Excerpted records:
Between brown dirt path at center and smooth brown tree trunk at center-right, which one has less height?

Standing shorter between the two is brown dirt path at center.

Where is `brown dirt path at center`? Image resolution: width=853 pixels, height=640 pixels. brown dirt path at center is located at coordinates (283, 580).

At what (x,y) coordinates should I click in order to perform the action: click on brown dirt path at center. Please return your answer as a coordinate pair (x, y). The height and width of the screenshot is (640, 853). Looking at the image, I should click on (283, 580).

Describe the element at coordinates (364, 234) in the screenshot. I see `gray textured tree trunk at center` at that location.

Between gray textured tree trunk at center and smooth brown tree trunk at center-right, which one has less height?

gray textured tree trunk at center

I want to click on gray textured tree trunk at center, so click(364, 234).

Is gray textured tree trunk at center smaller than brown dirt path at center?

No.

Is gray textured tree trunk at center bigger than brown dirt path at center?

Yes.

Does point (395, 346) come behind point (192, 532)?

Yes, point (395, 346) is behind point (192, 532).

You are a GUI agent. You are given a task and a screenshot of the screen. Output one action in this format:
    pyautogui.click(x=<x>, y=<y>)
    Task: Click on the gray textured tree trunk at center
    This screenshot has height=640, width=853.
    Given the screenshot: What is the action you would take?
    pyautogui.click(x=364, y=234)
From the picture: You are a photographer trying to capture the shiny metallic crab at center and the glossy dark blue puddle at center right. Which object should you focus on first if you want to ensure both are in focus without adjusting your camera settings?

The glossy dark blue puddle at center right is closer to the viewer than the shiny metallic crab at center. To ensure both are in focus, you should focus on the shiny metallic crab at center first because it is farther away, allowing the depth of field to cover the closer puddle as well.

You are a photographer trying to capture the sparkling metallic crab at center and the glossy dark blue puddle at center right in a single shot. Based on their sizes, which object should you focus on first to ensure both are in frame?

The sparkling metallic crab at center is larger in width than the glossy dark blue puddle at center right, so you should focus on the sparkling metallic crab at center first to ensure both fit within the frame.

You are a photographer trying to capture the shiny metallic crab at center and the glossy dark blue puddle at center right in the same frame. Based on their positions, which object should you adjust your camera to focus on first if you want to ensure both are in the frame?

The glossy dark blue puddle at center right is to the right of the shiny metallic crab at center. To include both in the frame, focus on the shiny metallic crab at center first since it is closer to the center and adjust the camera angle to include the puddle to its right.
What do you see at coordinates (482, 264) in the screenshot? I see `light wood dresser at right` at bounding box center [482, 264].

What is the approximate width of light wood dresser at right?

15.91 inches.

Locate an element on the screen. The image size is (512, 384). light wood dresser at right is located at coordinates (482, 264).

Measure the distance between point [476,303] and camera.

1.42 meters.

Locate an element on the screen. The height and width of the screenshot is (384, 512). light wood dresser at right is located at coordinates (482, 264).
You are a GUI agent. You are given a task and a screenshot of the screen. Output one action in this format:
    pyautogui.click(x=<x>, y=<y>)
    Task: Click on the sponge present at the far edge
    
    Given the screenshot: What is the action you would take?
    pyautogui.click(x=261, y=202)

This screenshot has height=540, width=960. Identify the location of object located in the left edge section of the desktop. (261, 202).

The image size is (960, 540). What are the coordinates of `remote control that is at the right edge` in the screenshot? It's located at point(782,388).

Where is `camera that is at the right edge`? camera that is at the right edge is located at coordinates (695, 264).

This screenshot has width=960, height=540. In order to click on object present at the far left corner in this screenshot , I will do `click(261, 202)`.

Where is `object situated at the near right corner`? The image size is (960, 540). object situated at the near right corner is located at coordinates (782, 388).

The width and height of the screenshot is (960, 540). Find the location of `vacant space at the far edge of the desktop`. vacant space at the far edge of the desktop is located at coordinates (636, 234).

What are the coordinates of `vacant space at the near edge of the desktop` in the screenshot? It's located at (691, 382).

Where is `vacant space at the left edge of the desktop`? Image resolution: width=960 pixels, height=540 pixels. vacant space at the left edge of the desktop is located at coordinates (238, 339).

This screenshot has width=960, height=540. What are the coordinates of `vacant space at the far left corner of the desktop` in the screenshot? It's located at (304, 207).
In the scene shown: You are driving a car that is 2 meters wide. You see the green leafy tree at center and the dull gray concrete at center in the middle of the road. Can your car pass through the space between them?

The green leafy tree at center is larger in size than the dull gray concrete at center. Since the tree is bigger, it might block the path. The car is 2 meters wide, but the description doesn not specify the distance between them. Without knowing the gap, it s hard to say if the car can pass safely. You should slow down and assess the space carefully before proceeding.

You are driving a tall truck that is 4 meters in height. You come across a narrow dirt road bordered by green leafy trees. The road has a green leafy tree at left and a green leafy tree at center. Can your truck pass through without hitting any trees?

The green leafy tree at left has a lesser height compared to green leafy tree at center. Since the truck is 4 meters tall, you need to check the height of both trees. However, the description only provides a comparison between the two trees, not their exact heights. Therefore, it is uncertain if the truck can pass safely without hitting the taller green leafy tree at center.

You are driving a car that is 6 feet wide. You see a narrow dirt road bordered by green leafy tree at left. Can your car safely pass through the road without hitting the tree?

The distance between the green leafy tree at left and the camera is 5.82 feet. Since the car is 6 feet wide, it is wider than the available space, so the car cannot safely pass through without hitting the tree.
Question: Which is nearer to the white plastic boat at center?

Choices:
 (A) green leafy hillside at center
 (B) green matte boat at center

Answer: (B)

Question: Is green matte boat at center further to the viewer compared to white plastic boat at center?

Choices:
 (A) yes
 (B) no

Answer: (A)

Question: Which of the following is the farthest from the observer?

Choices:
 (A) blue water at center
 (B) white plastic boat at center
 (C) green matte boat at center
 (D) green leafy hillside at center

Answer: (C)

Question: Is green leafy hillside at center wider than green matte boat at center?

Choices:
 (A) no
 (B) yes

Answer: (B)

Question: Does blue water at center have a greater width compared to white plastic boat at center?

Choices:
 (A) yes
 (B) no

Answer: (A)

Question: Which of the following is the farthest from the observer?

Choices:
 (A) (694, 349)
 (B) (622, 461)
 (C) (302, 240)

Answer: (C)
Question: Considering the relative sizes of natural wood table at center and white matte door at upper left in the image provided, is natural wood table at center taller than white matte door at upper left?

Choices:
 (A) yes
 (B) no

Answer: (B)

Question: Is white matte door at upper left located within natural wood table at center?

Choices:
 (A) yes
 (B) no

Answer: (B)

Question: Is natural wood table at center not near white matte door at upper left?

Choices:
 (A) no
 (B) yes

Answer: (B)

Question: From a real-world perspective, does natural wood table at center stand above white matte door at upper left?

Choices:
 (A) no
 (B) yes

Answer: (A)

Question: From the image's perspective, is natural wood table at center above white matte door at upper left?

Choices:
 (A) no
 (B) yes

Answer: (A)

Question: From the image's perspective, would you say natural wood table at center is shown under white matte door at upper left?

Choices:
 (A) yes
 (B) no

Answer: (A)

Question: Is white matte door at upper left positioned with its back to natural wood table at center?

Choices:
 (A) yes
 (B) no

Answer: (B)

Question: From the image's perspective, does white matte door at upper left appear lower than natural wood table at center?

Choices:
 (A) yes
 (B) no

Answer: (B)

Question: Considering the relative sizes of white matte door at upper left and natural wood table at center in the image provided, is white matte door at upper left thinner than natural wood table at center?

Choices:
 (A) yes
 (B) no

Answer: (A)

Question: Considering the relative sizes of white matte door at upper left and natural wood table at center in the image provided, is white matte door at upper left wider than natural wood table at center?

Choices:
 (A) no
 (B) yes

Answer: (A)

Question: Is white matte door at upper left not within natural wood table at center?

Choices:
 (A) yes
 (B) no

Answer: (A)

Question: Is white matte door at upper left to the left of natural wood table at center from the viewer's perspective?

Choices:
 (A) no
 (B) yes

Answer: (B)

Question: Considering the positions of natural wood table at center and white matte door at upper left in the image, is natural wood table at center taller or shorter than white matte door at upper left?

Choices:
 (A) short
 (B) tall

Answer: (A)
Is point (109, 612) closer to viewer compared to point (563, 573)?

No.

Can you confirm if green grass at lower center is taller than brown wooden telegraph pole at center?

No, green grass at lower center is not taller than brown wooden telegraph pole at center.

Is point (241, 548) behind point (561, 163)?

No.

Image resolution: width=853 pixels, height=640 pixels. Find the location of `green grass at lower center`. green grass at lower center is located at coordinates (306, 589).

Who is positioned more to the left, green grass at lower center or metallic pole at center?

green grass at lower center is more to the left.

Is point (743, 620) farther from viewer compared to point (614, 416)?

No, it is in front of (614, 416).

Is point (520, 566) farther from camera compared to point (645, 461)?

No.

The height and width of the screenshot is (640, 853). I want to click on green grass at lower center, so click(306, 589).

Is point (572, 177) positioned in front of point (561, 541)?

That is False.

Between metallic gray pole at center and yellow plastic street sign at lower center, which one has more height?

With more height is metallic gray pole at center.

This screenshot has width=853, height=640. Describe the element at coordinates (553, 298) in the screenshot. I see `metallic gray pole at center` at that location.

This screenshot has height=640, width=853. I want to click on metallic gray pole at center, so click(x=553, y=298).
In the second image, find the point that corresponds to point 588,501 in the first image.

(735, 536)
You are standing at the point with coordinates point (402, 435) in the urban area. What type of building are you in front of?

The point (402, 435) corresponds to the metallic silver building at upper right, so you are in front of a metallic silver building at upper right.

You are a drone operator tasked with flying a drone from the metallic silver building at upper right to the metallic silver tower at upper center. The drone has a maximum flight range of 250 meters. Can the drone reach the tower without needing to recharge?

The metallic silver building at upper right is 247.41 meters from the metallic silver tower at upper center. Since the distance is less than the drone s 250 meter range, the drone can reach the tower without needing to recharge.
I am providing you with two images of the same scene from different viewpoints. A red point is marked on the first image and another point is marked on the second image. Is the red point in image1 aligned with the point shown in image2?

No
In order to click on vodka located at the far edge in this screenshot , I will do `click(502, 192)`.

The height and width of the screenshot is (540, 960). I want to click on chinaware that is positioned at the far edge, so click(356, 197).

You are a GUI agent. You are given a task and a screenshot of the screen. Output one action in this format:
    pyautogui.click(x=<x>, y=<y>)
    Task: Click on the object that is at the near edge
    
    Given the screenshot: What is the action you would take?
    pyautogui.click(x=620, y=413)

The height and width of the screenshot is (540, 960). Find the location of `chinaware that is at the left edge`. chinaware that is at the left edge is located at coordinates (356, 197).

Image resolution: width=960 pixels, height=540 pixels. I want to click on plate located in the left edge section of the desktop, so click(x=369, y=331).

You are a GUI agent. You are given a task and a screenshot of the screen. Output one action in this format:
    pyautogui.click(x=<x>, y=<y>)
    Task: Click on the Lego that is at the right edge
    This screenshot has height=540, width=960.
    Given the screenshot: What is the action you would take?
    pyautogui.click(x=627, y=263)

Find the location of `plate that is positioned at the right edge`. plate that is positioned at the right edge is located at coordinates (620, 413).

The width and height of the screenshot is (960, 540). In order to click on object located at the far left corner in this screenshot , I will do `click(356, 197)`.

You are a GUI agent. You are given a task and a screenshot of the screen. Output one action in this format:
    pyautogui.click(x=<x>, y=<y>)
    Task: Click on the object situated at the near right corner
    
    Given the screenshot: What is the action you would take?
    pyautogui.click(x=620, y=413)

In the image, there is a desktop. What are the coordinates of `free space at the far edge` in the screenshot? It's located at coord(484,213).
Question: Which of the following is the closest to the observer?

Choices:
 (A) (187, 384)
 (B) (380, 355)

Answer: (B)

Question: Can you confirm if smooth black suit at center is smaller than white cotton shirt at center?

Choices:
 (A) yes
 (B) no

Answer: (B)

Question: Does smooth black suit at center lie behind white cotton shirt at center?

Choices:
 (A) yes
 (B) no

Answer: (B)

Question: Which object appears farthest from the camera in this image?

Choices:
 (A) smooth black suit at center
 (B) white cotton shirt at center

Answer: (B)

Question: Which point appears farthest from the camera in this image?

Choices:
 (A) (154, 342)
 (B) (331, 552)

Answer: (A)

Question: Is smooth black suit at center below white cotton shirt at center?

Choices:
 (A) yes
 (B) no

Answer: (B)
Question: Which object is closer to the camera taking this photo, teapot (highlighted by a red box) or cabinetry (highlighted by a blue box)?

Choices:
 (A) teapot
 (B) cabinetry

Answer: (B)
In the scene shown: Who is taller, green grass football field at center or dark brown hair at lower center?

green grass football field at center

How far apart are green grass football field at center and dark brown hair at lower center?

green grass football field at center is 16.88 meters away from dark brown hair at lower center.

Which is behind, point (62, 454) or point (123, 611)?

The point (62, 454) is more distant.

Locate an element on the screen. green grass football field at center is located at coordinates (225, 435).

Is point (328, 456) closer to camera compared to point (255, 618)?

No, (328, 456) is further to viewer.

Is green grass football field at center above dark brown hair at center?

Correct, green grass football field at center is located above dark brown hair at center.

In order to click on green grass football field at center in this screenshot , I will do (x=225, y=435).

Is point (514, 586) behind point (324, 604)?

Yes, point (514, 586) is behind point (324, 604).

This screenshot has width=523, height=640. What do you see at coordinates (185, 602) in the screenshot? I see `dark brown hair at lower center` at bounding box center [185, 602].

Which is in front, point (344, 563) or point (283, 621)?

Task details:
Please go through the material above and keep only the lines containing the word "dresser", copying each one in full.

Expected answer:
What do you see at coordinates (482, 264) in the screenshot? I see `light wood dresser at right` at bounding box center [482, 264].
What is the approximate width of light wood dresser at right?
Locate an element on the screen. The image size is (512, 384). light wood dresser at right is located at coordinates (482, 264).
Locate an element on the screen. The height and width of the screenshot is (384, 512). light wood dresser at right is located at coordinates (482, 264).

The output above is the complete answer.